Please reproduce the material below word for word, line by line.

*** MATERIAL SUPPLIED ***

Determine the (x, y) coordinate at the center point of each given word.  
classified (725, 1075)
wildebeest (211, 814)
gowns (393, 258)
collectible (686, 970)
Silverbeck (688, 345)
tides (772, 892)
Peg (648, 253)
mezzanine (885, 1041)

***

SOLUTION
Determine the (x, y) coordinate at the center point of each given word.  
classified (725, 1075)
wildebeest (211, 814)
gowns (393, 258)
collectible (686, 970)
Silverbeck (688, 345)
tides (772, 892)
Peg (648, 253)
mezzanine (885, 1041)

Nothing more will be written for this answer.